About this exercise:
Copy each line of the records that holds the string "slope".

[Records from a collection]
------------------------------------------------------------

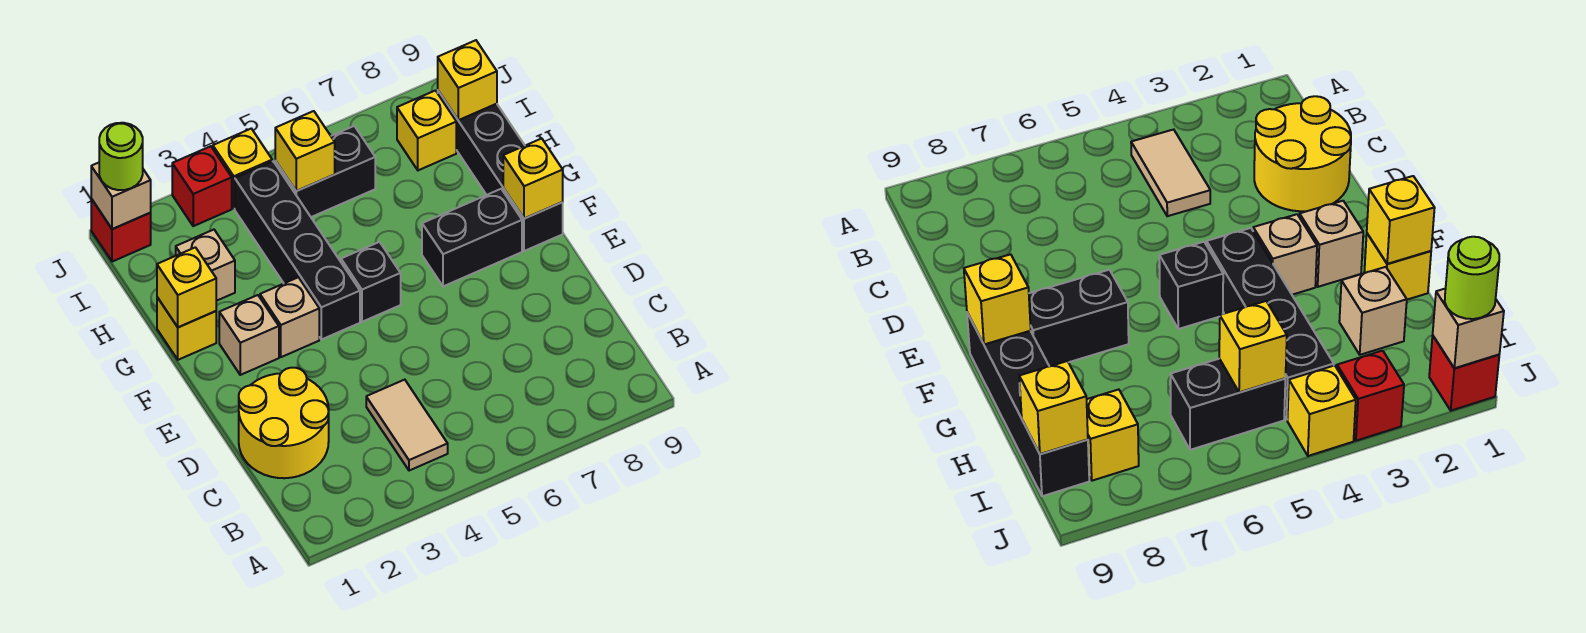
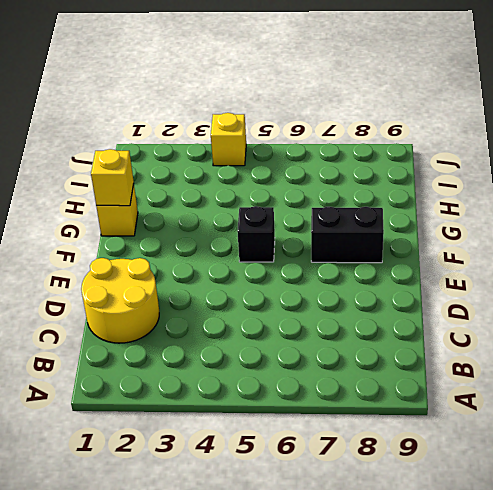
none -> tan tile B4:C4 level 1
none -> tan brick F2 level 1
none -> tan brick F3 level 1

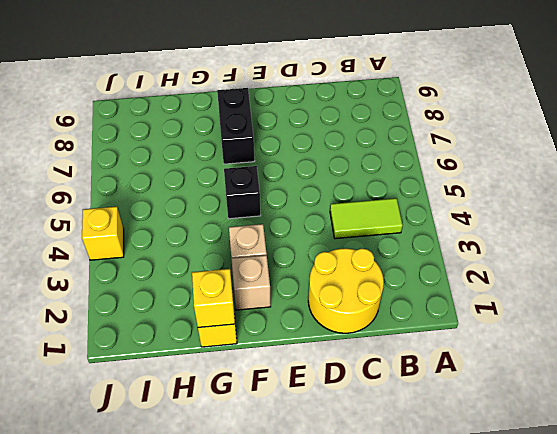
lime tile B4:C4 level 1 -> tan tile B4:C4 level 1
none -> black brick F4:I4 level 1
none -> black brick F9:I9 level 1
none -> tan brick H2 level 1

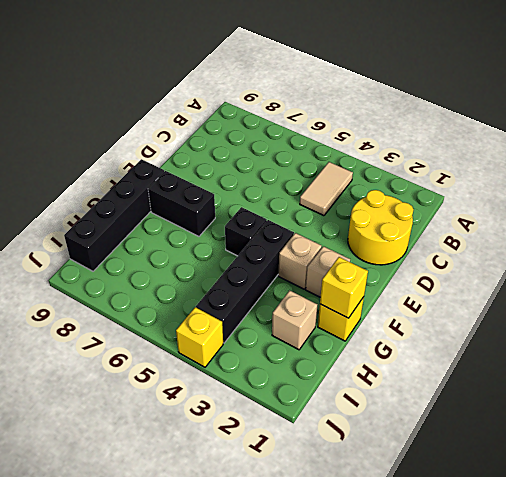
none -> black brick I5:I6 level 1
none -> yellow brick I8 level 1
none -> red brick J1 level 1

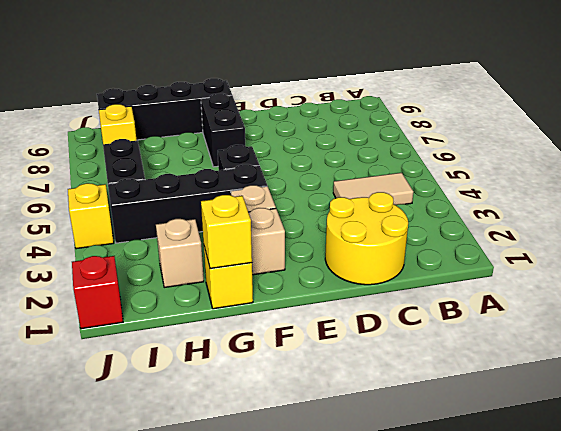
none -> red brick J3 level 1
none -> yellow brick F9 level 2
none -> yellow brick I5 level 2

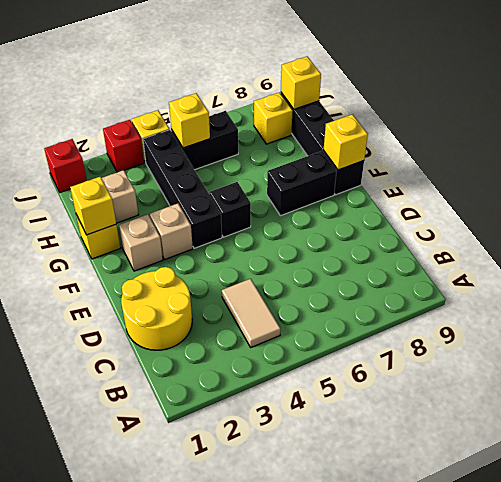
none -> tan brick J1 level 2
none -> lime round brick J1 level 3

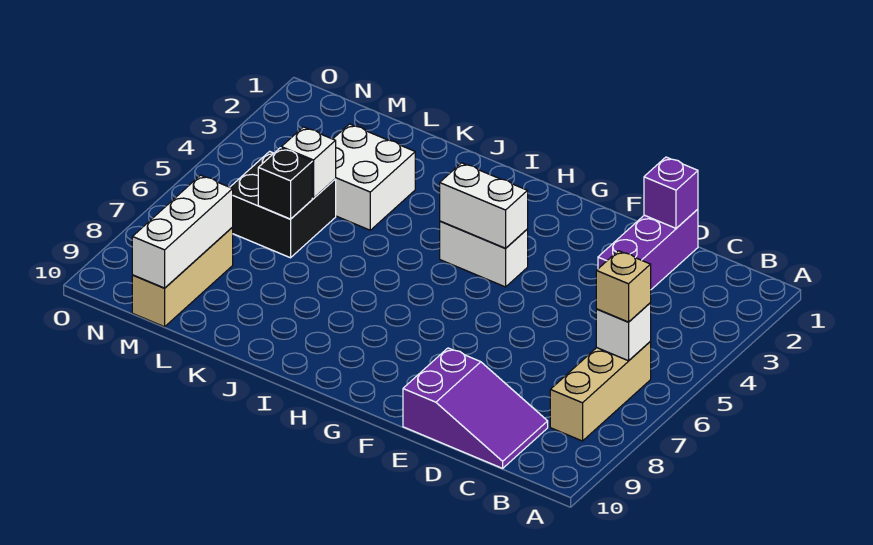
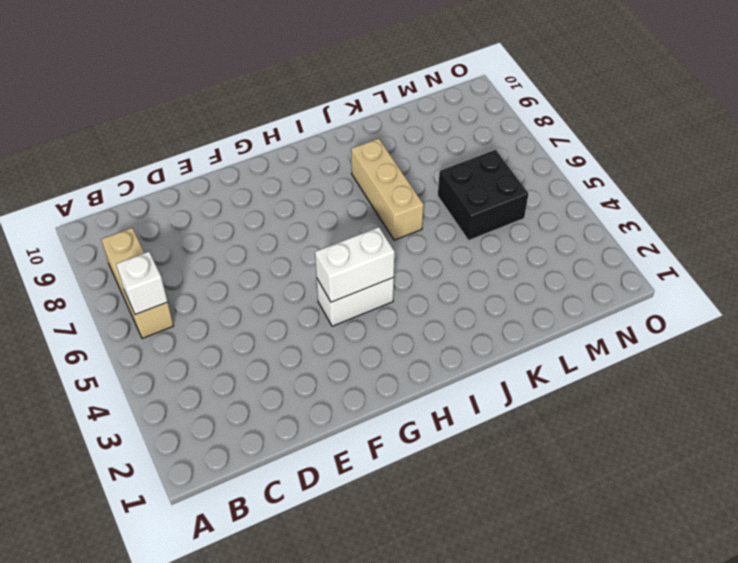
tan brick J6:J8 level 1 -> tan brick M8:M10 level 1
none -> purple slope C9:E10 level 1 top E
none -> purple brick D1:D3 level 1
none -> white brick K3:L4 level 1

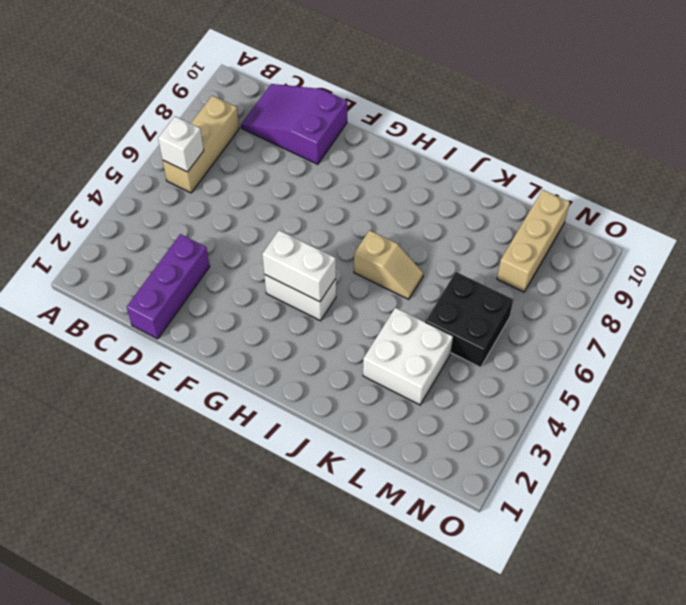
tan slope I6:J6 level 1 top I -> none
none -> purple brick D1 level 2
none -> white brick L5 level 2
none -> black brick L6 level 2

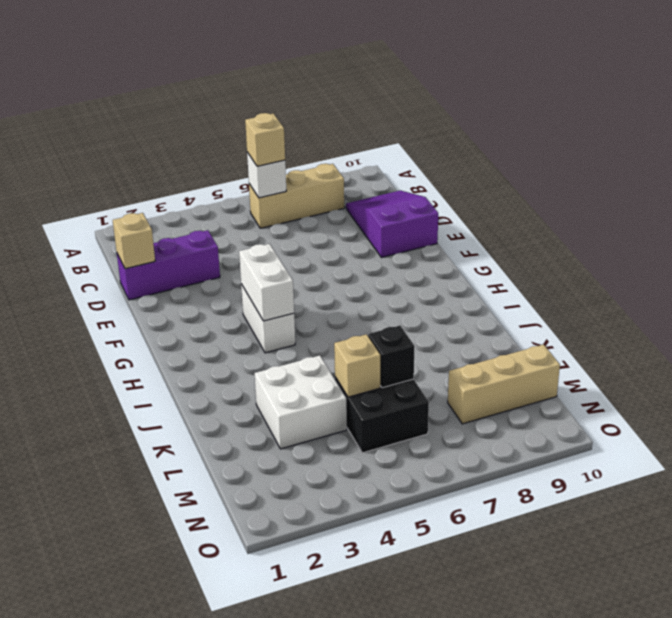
tan brick D1 level 2 -> purple brick D1 level 2
tan brick L5 level 2 -> white brick L5 level 2
none -> white brick M8:M10 level 2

------------------------------------------------------------

Your response:
none -> purple slope C9:E10 level 1 top E
tan slope I6:J6 level 1 top I -> none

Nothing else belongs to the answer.